# Required action
All entries below are to be returned exactly, with pictures left out.

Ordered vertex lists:
Start of Block

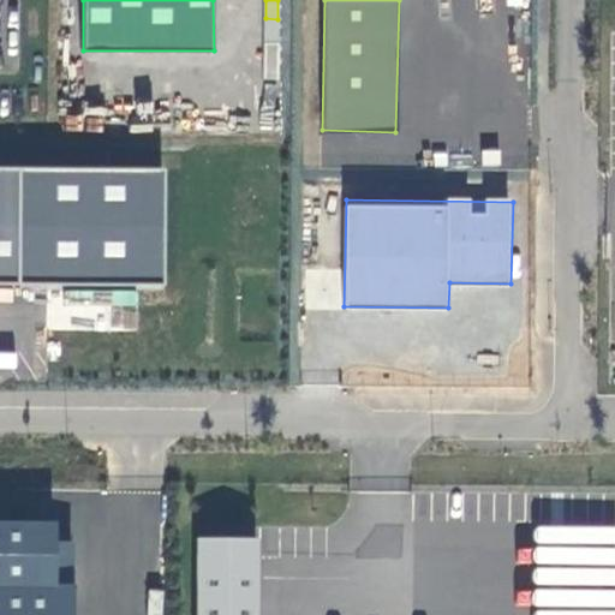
[(58,521),(0,519),(0,614),(75,614),(76,583),(72,583),(72,539),(58,538),(58,521)]
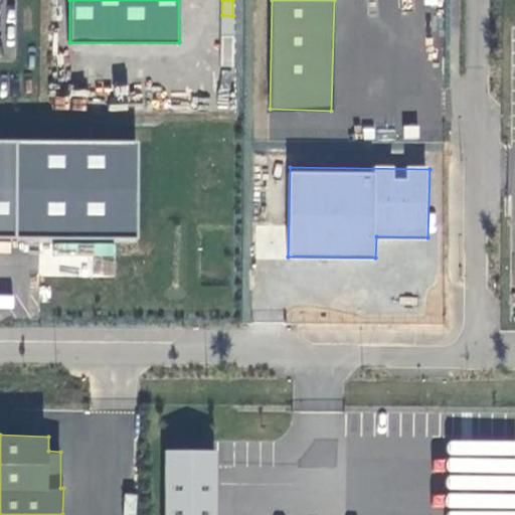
[(215,514),(215,451),(166,452),(166,514),(215,514)]
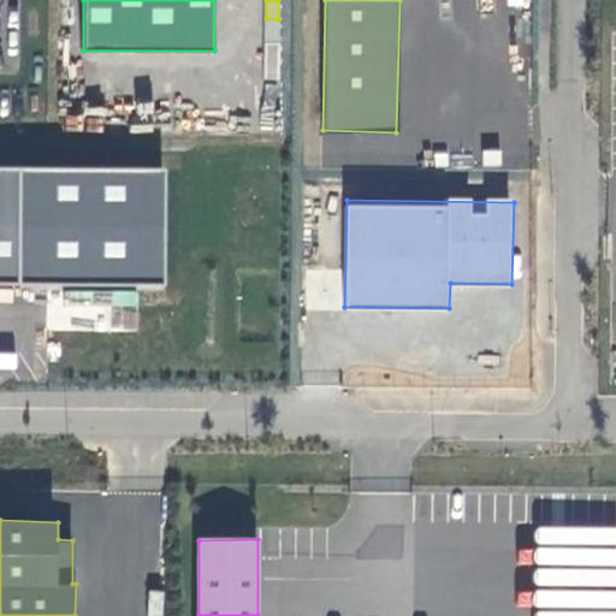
[(161,615),(163,591),(149,591),(148,615),(161,615)]
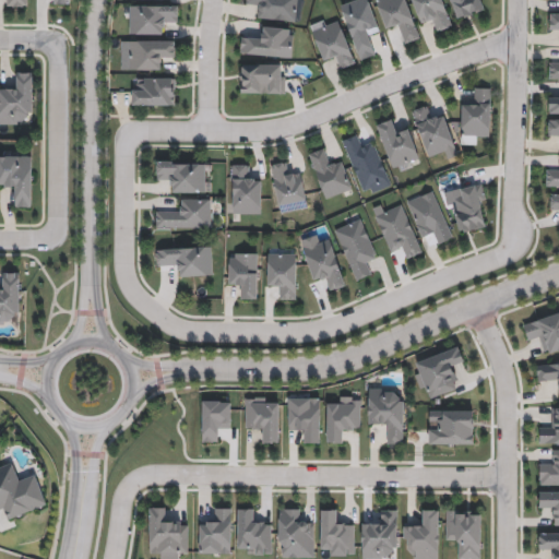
[(246,7),(246,0),(299,0),(297,21),(254,16),(256,8),(246,7)]
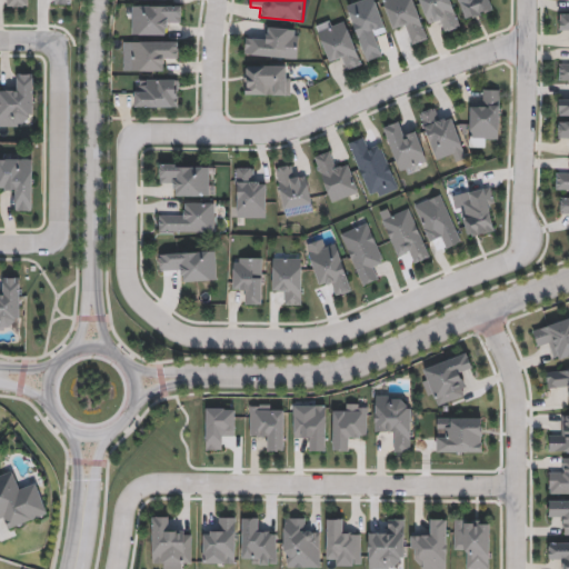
[(375,0),(386,28),(377,31),(385,53),(366,60),(346,5),(358,0),(375,0)]
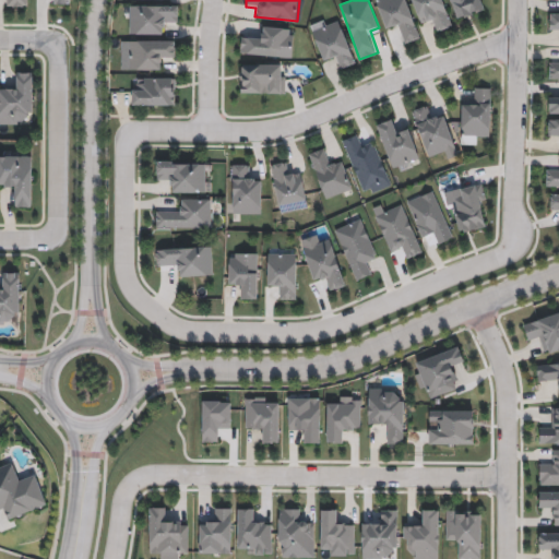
[(401,44),(395,23),(384,26),(376,0),(407,0),(419,38),(401,44)]
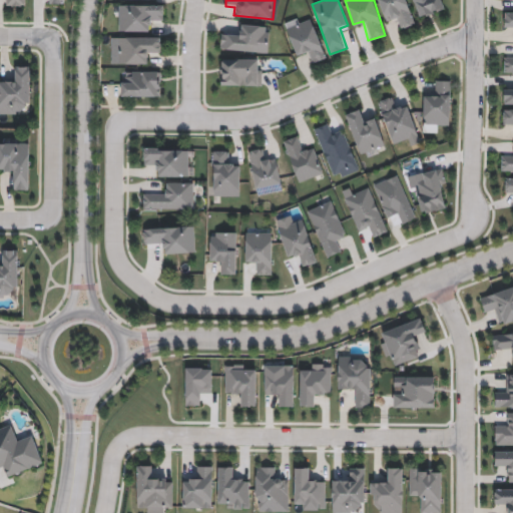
[(396,19),(386,22),(378,0),(407,0),(415,24),(399,28),(396,19)]
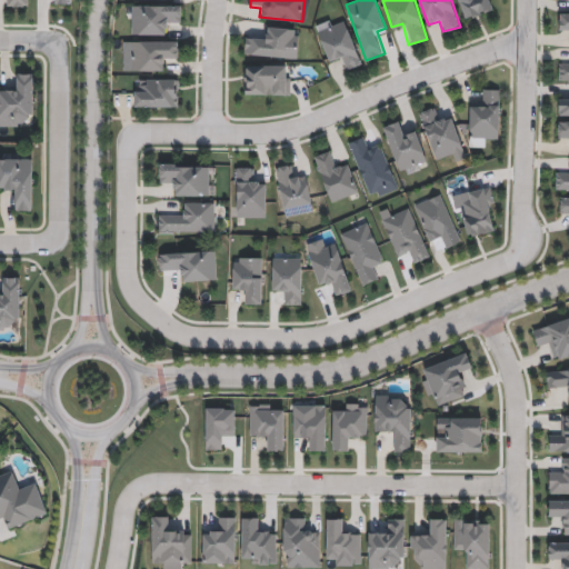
[(490,0),(493,9),(465,19),(458,0),(490,0)]
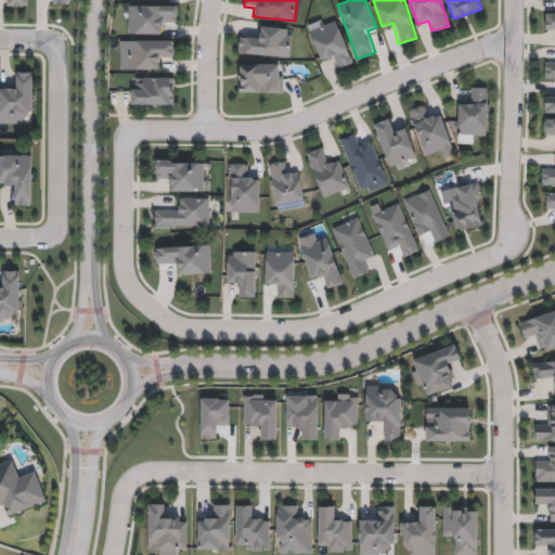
[(166,34),(129,34),(129,4),(177,4),(177,24),(166,24),(166,34)]
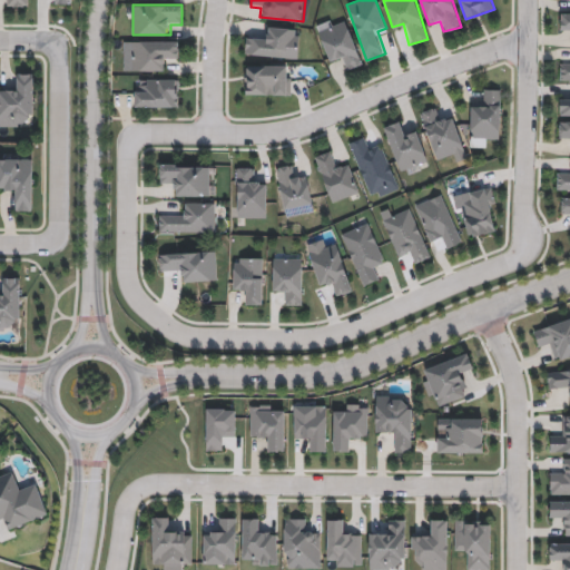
[(569,12),(569,31),(560,31),(560,12),(569,12)]
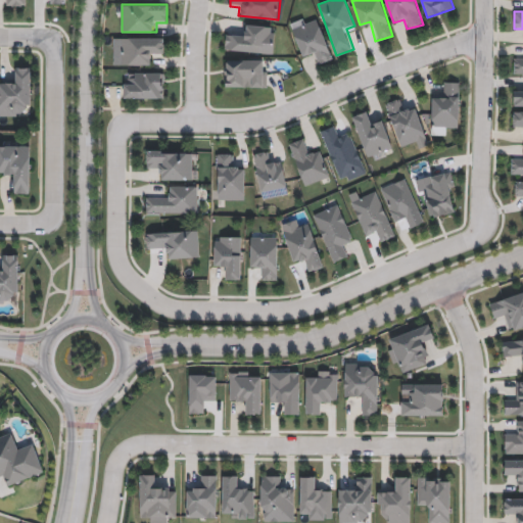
[(319,13),(332,59),(315,64),(313,55),(301,58),(291,21),(319,13)]
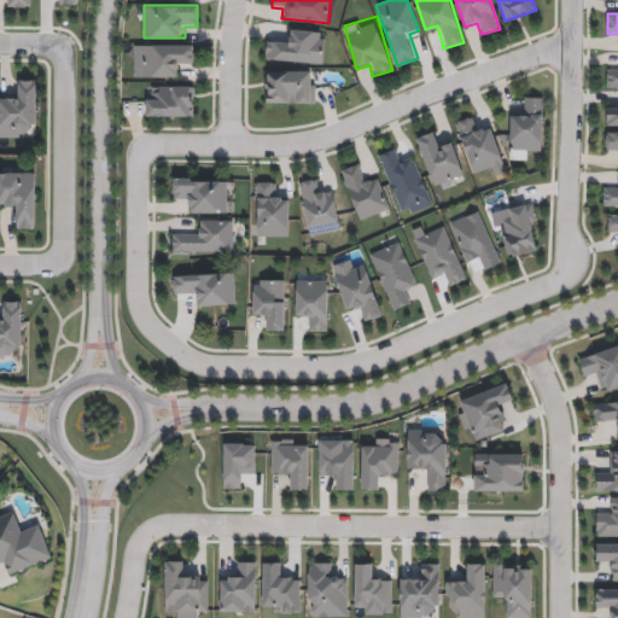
[(291,39),(291,29),(325,30),(324,62),(266,60),(267,39),(291,39)]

End of Block

# Output for this exercise
[(58,521),(0,519),(0,614),(75,614),(76,583),(72,583),(72,539),(58,538),(58,521)]
[(215,514),(215,451),(166,452),(166,514),(215,514)]
[(161,615),(163,591),(149,591),(148,615),(161,615)]
[(246,7),(246,0),(299,0),(297,21),(254,16),(256,8),(246,7)]
[(375,0),(386,28),(377,31),(385,53),(366,60),(346,5),(358,0),(375,0)]
[(401,44),(395,23),(384,26),(376,0),(407,0),(419,38),(401,44)]
[(396,19),(386,22),(378,0),(407,0),(415,24),(399,28),(396,19)]
[(490,0),(493,9),(465,19),(458,0),(490,0)]
[(166,34),(129,34),(129,4),(177,4),(177,24),(166,24),(166,34)]
[(569,12),(569,31),(560,31),(560,12),(569,12)]
[(319,13),(332,59),(315,64),(313,55),(301,58),(291,21),(319,13)]
[(291,39),(291,29),(325,30),(324,62),(266,60),(267,39),(291,39)]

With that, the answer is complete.